Work task:
A verbatim restatement of the data, free of pictures, is what you should output.

Data provided:

>>>

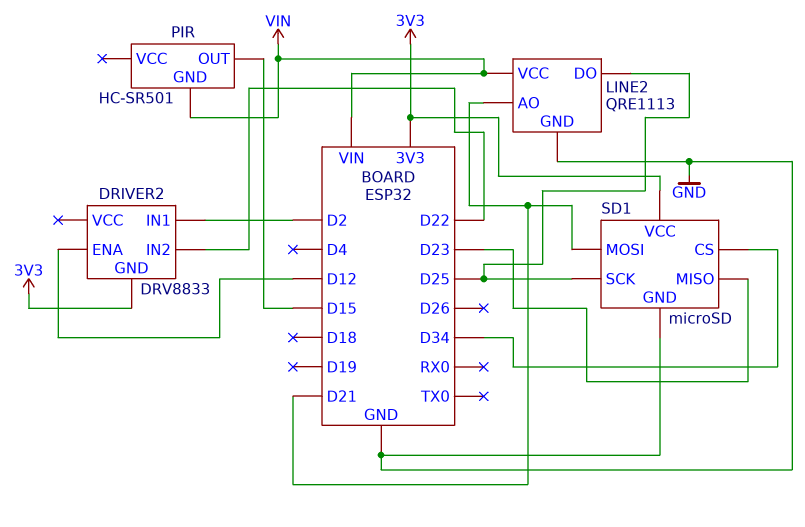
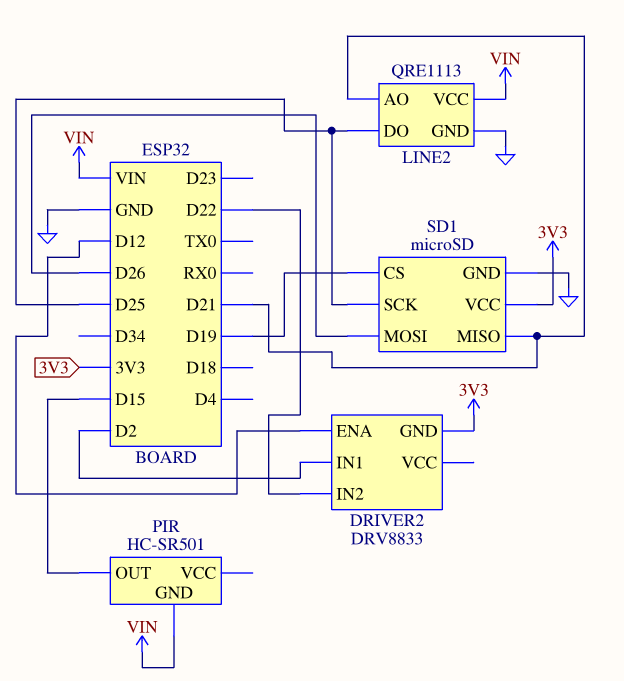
SD1 pin CS: D34 -> D19
SD1 pin MISO: D23 -> D21
SD1 pin MOSI: D21 -> D26

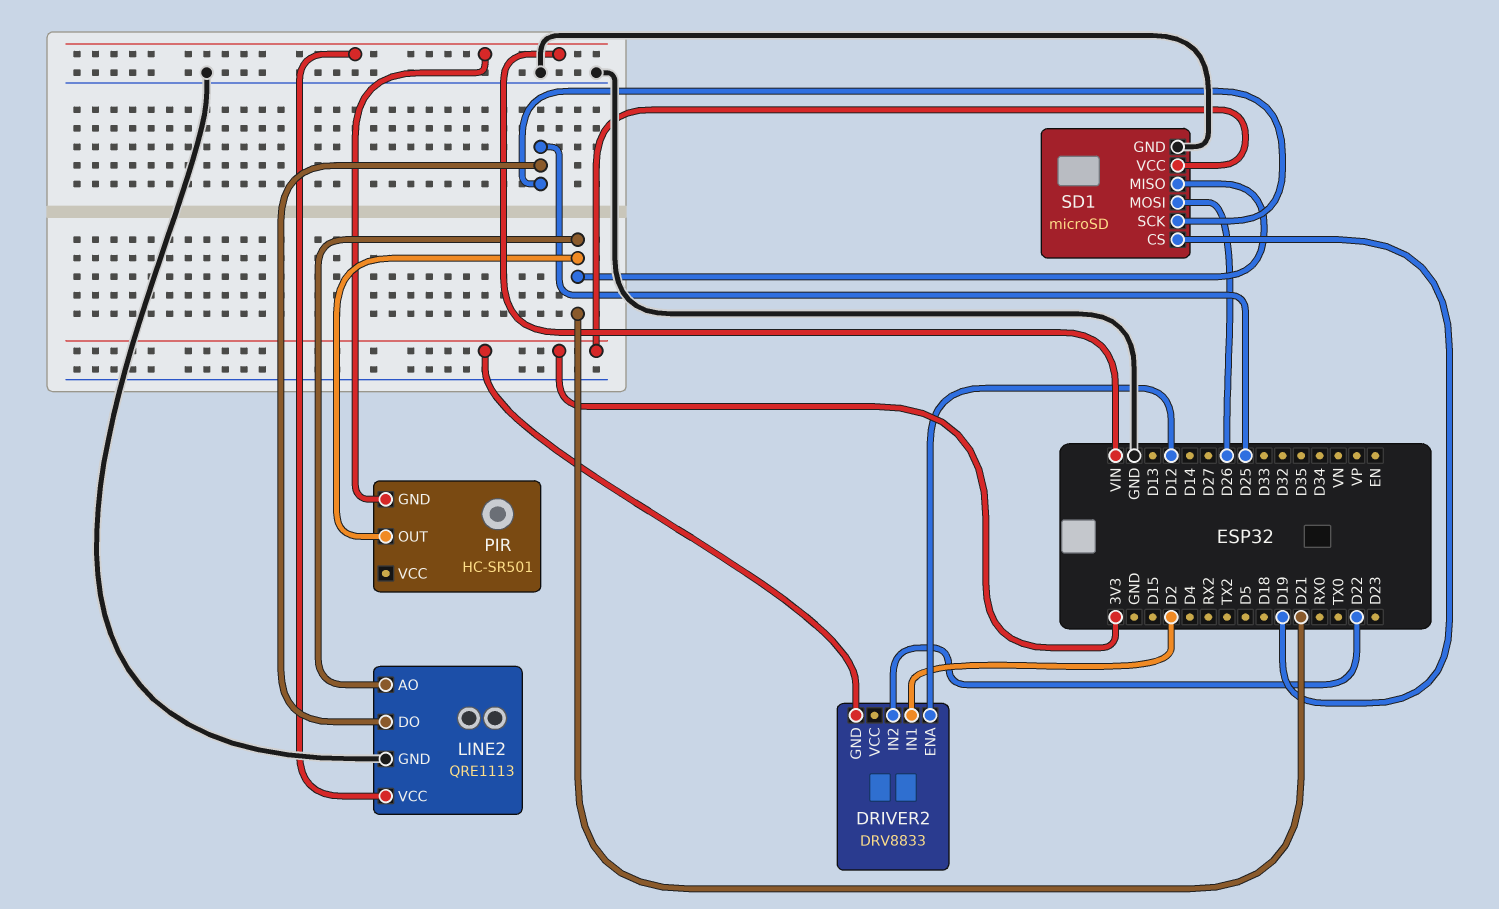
PIR pin OUT: D15 -> D21

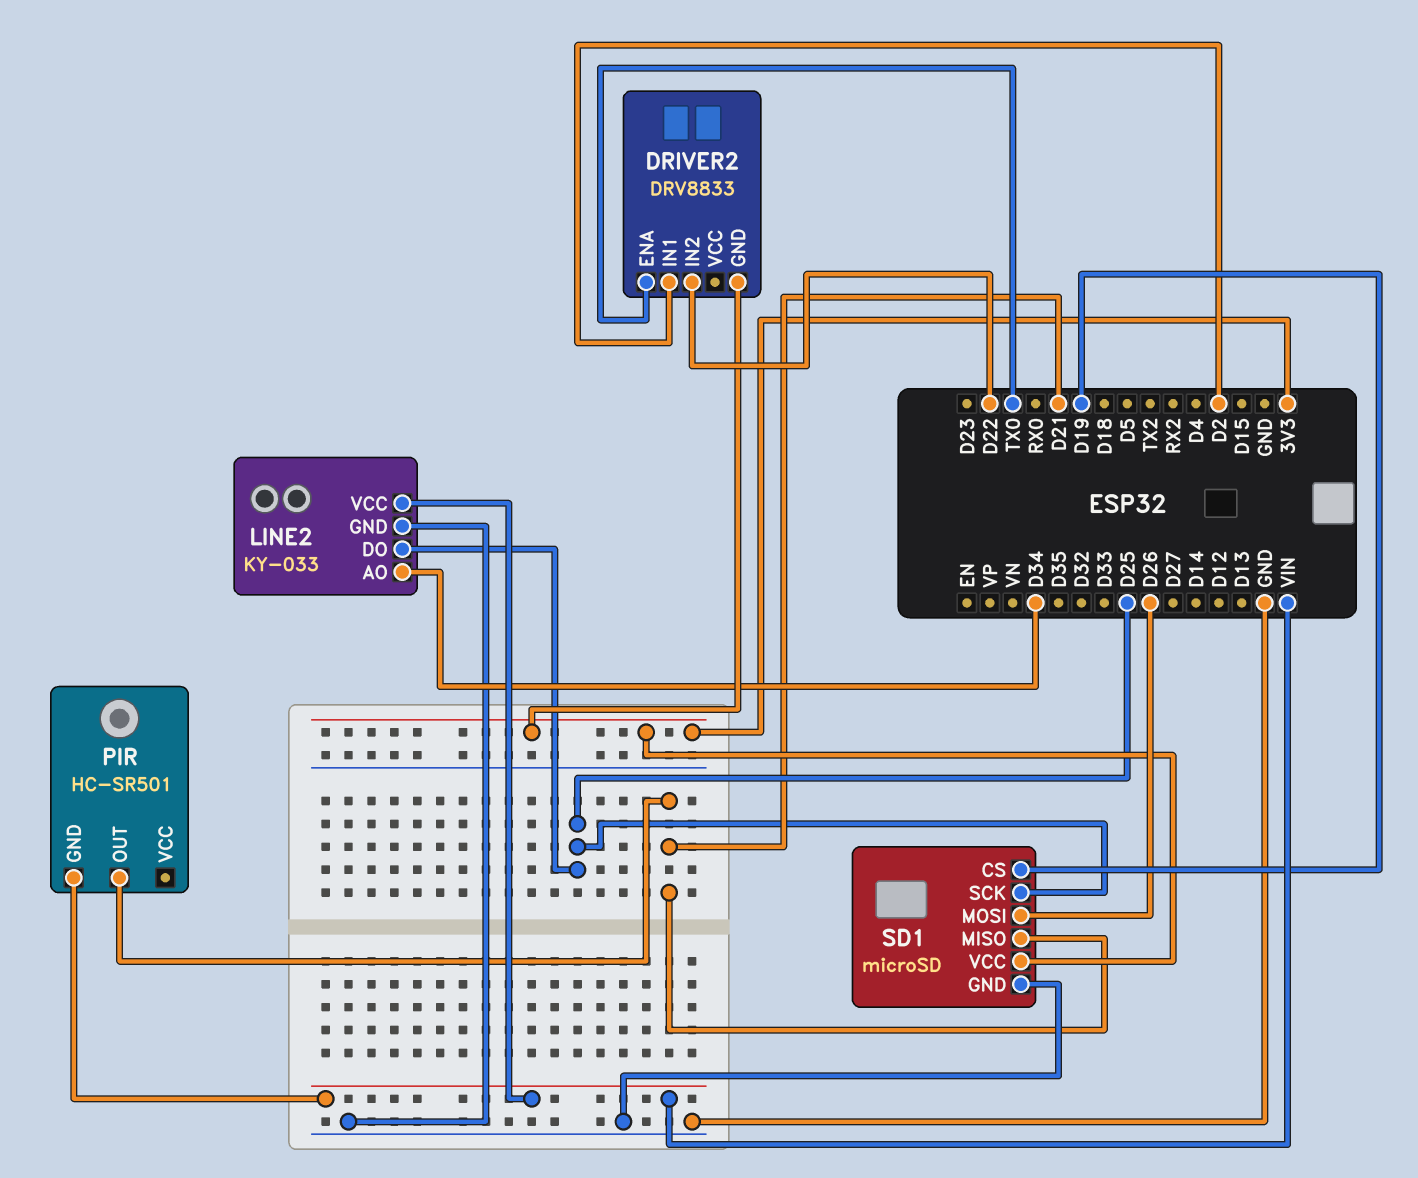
DRIVER2 pin ENA: D12 -> TX0
LINE2: QRE1113 -> KY-033
LINE2 pin AO: D21 -> D34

<<<

Result of the exercise:
SD1 pin CS: D34 -> D19
SD1 pin MISO: D23 -> D21
SD1 pin MOSI: D21 -> D26

PIR pin OUT: D15 -> D21

DRIVER2 pin ENA: D12 -> TX0
LINE2: QRE1113 -> KY-033
LINE2 pin AO: D21 -> D34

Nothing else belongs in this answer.